+++ AVAILABLE DATA +++
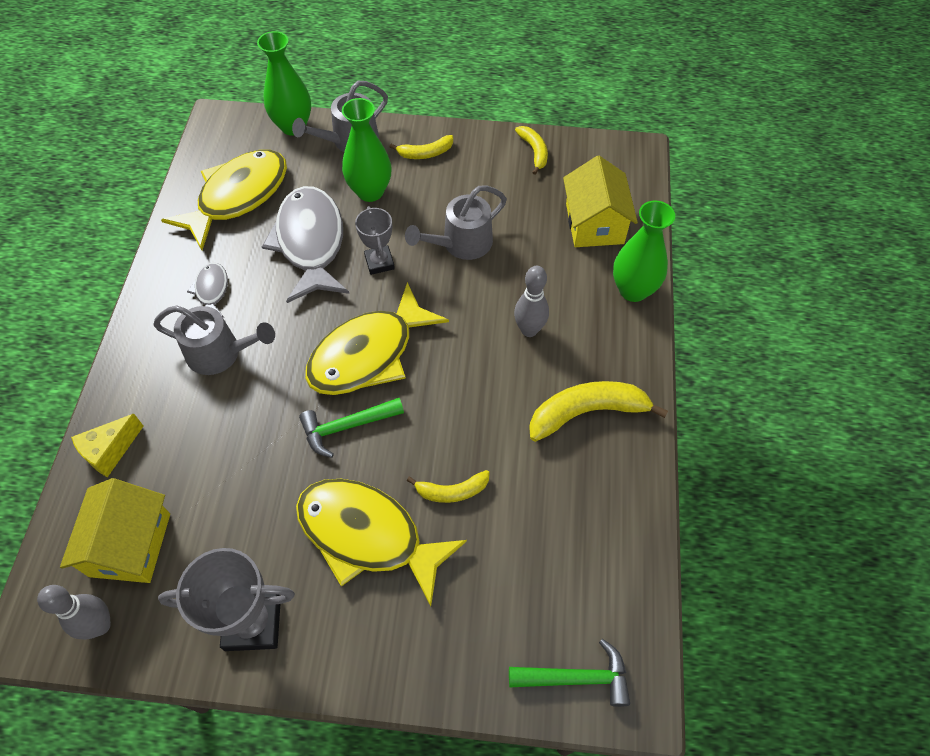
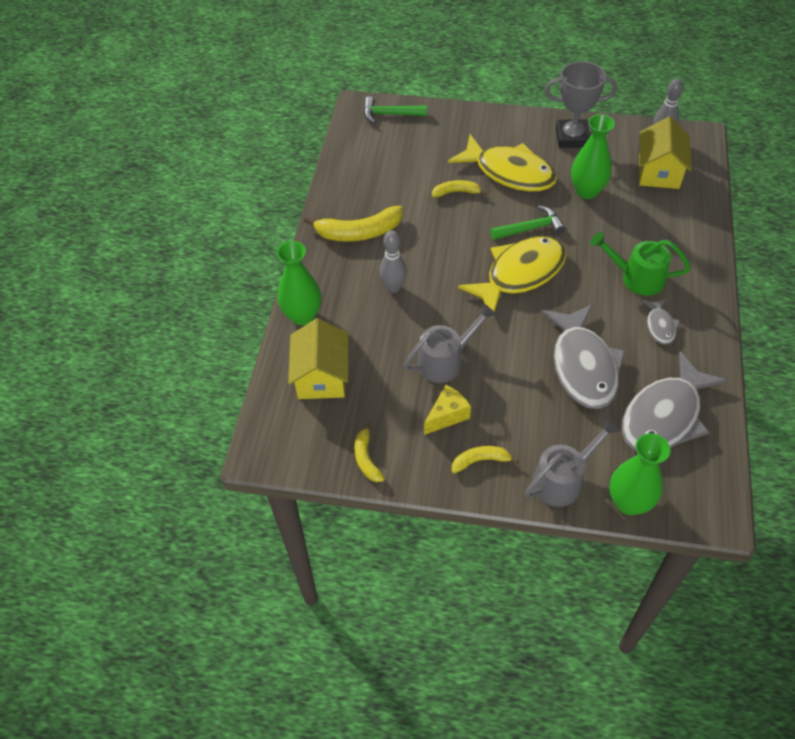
camera: 175 degrees left, 5 degrees down
(110, 451) = (694, 218): yellow cheese -> yellow cheese (447, 415)
(221, 353) = (636, 278): grey watering can -> green watering can
(238, 197) = (664, 416): yellow fish -> grey fish
(370, 191) = (534, 417): green vase -> green vase (587, 191)
(379, 262) = (518, 346): grey trophy -> none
+++
— TASK —
Without including any pictures, please restate all the records exactly.

— ANSWER BOX —
camera: 175 degrees left, 5 degrees down
(110, 451) = (694, 218): yellow cheese -> yellow cheese (447, 415)
(221, 353) = (636, 278): grey watering can -> green watering can
(238, 197) = (664, 416): yellow fish -> grey fish
(370, 191) = (534, 417): green vase -> green vase (587, 191)
(379, 262) = (518, 346): grey trophy -> none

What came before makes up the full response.